Work task: From the entries below, return exactly the lines beginning at the one that contains "purple egg [284,497,318,537]" and ending at the one that contains "green banana [398,419,422,462]", both of them included, and only those lines.

The records:
┌────────

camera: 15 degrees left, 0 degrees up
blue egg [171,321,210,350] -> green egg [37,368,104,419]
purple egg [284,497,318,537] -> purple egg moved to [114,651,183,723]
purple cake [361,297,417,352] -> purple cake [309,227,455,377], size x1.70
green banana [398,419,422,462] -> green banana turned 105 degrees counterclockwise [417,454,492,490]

└────────
┌────────

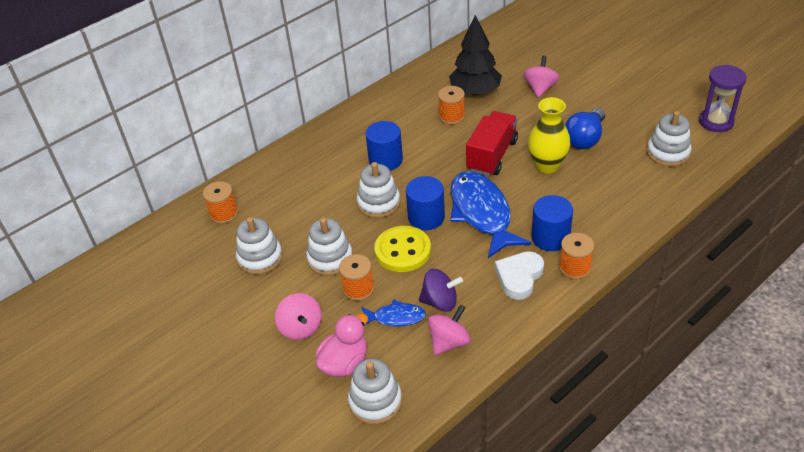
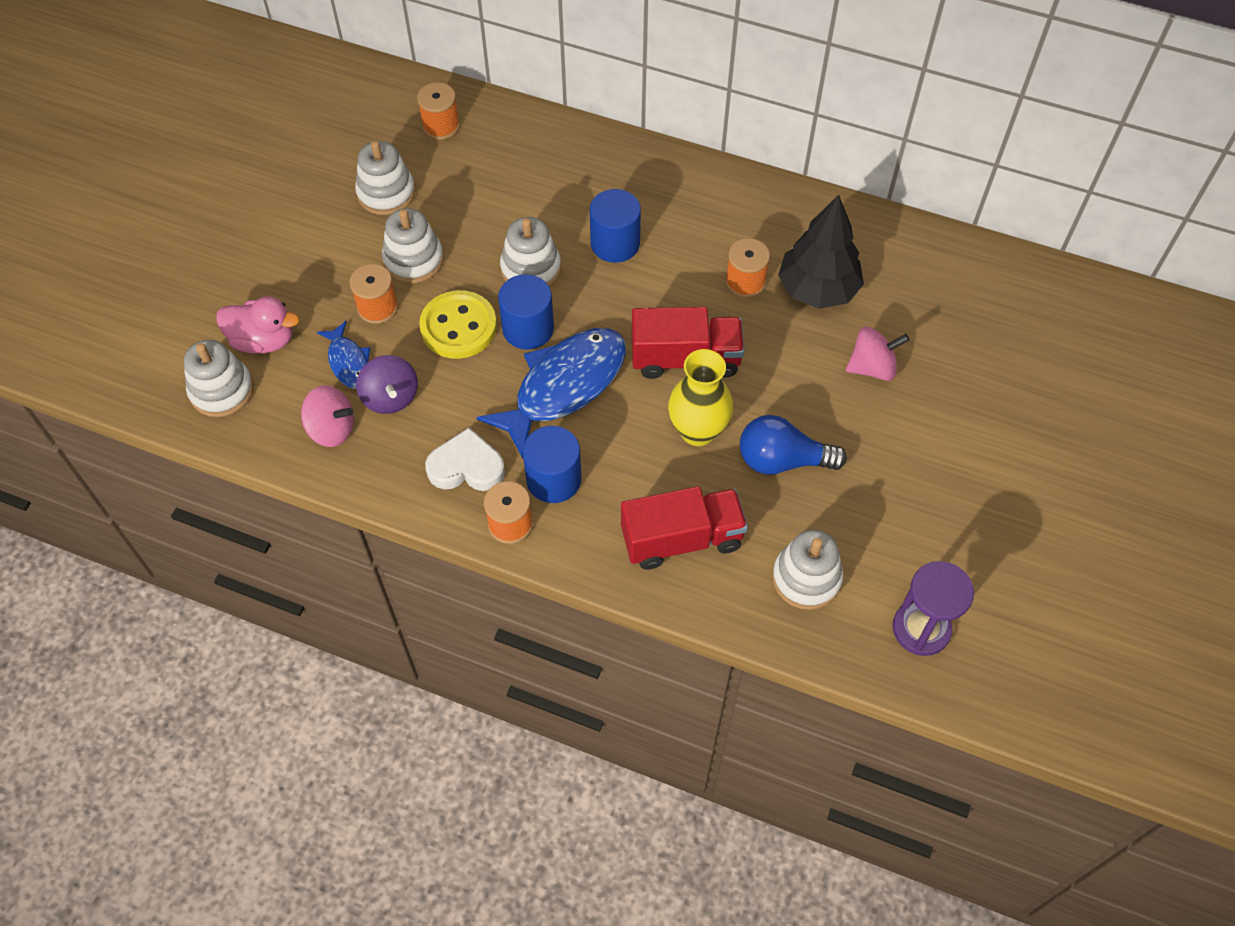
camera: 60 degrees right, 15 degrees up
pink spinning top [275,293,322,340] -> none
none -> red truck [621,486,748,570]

└────────

Response box:
purple egg [284,497,318,537] -> purple egg moved to [114,651,183,723]
purple cake [361,297,417,352] -> purple cake [309,227,455,377], size x1.70
green banana [398,419,422,462] -> green banana turned 105 degrees counterclockwise [417,454,492,490]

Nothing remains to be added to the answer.